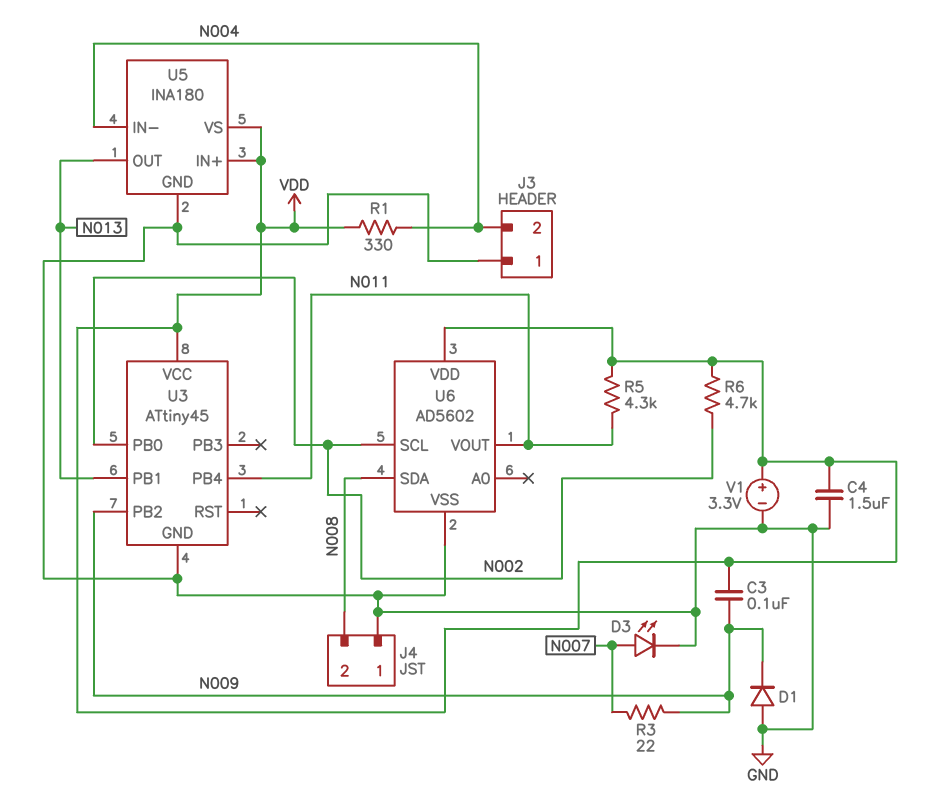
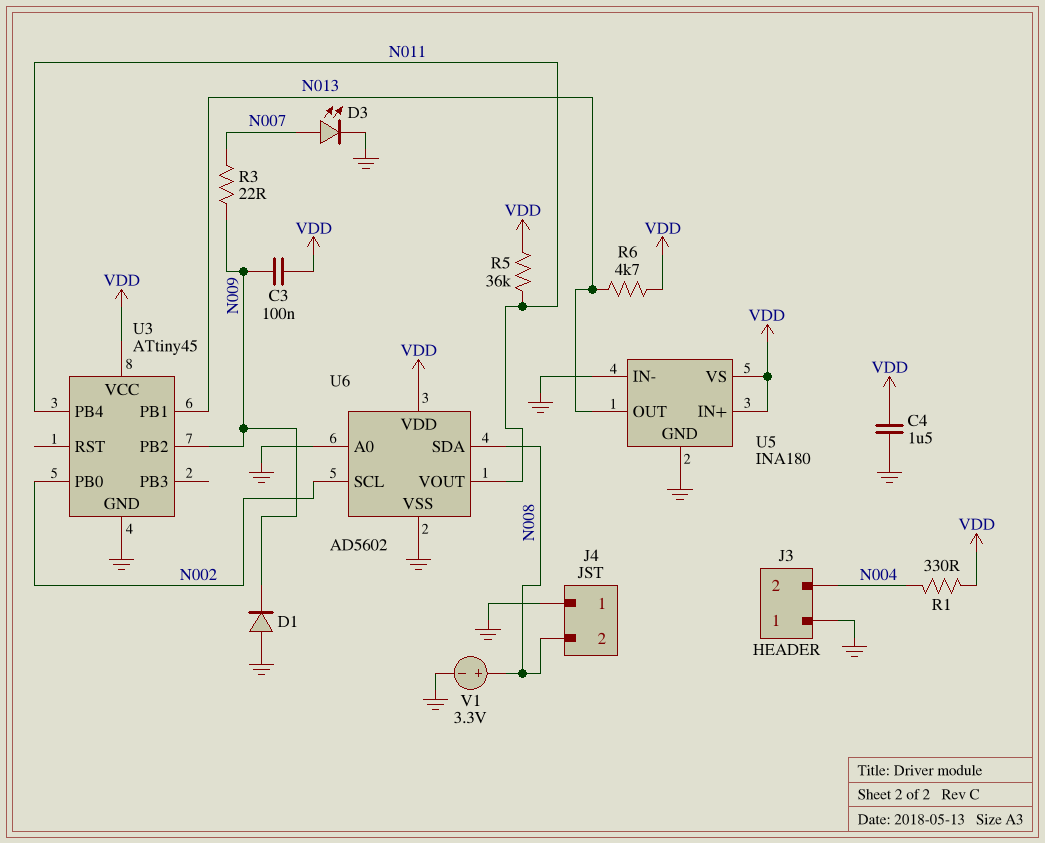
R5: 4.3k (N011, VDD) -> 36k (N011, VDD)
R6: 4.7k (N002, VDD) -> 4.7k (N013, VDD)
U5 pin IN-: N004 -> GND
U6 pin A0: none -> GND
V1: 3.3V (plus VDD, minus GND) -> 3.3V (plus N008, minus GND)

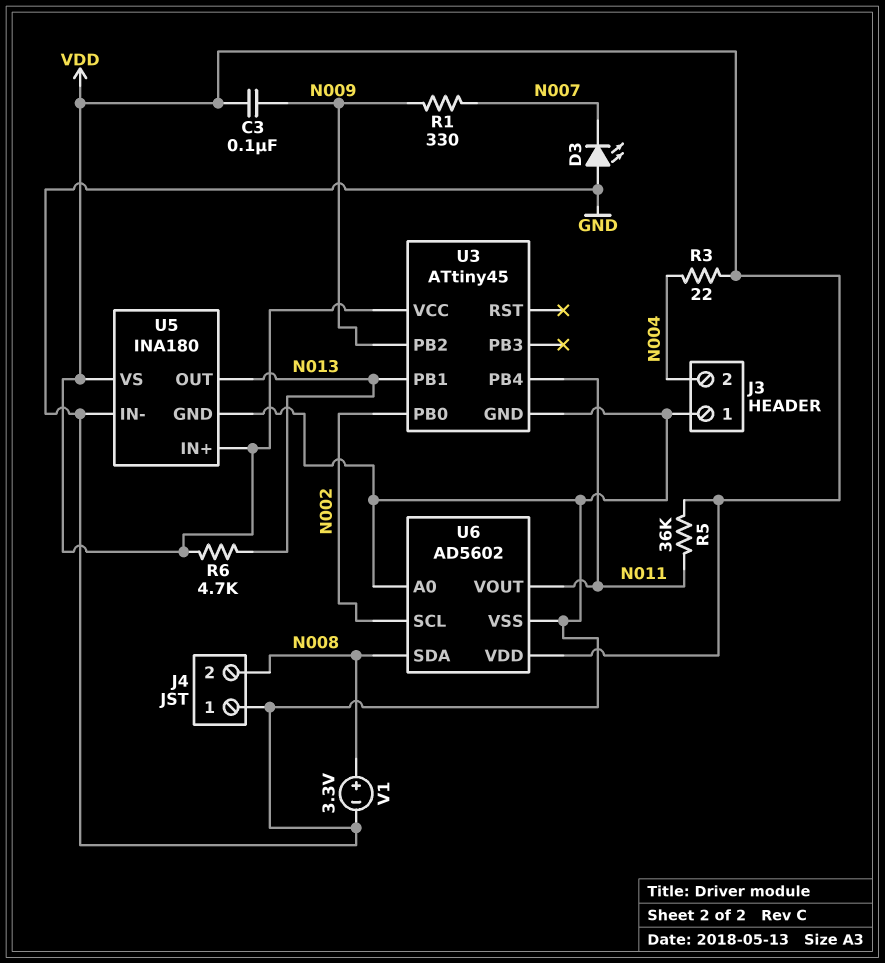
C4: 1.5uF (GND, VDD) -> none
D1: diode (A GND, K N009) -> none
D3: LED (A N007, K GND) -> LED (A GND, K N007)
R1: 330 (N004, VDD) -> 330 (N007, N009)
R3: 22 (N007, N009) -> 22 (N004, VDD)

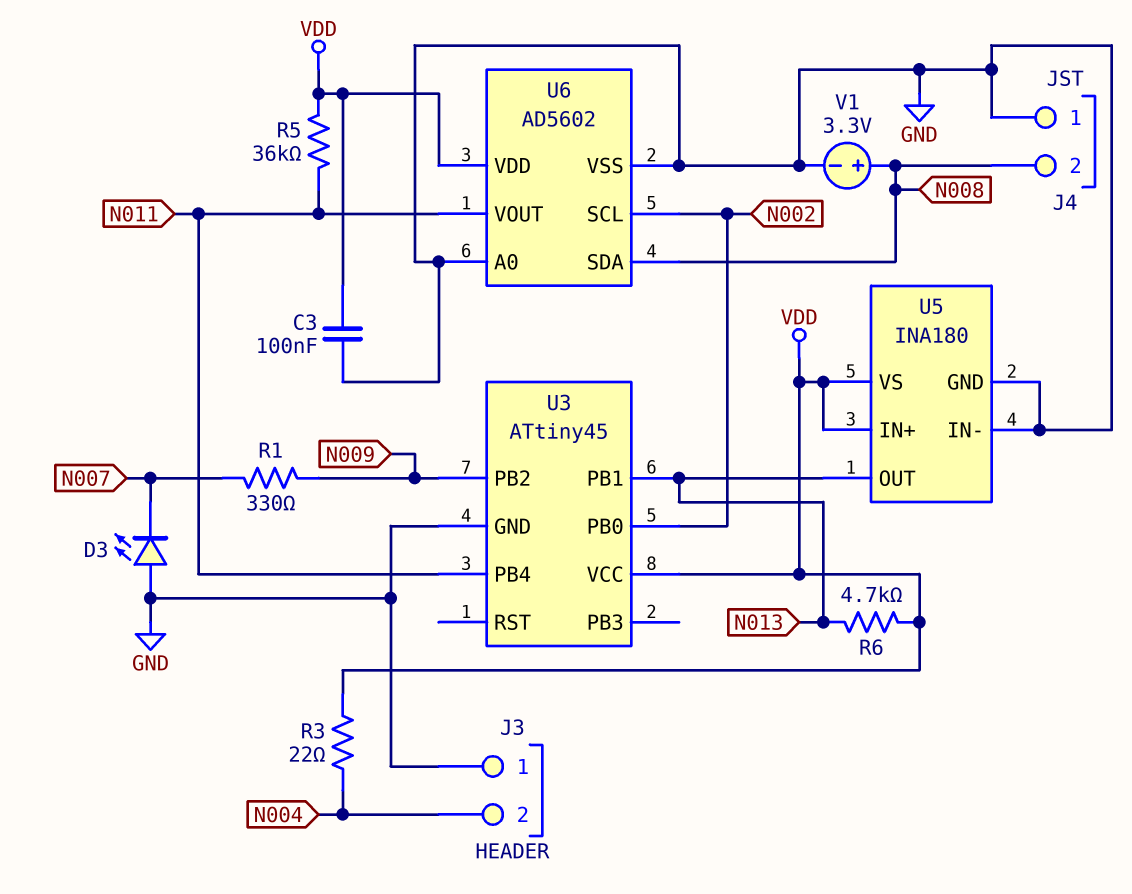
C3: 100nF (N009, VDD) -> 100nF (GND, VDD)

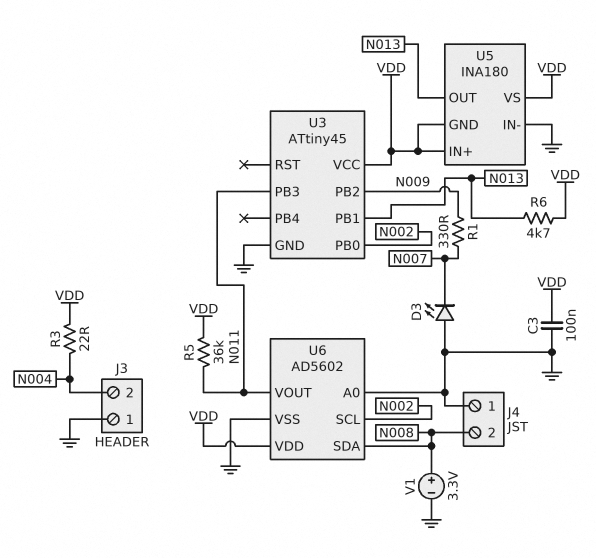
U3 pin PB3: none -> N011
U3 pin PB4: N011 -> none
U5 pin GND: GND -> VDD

### TO DO
Every line of the data above is to be set down exactly; the pictures are not.

### THE ANSWER
R5: 4.3k (N011, VDD) -> 36k (N011, VDD)
R6: 4.7k (N002, VDD) -> 4.7k (N013, VDD)
U5 pin IN-: N004 -> GND
U6 pin A0: none -> GND
V1: 3.3V (plus VDD, minus GND) -> 3.3V (plus N008, minus GND)

C4: 1.5uF (GND, VDD) -> none
D1: diode (A GND, K N009) -> none
D3: LED (A N007, K GND) -> LED (A GND, K N007)
R1: 330 (N004, VDD) -> 330 (N007, N009)
R3: 22 (N007, N009) -> 22 (N004, VDD)

C3: 100nF (N009, VDD) -> 100nF (GND, VDD)

U3 pin PB3: none -> N011
U3 pin PB4: N011 -> none
U5 pin GND: GND -> VDD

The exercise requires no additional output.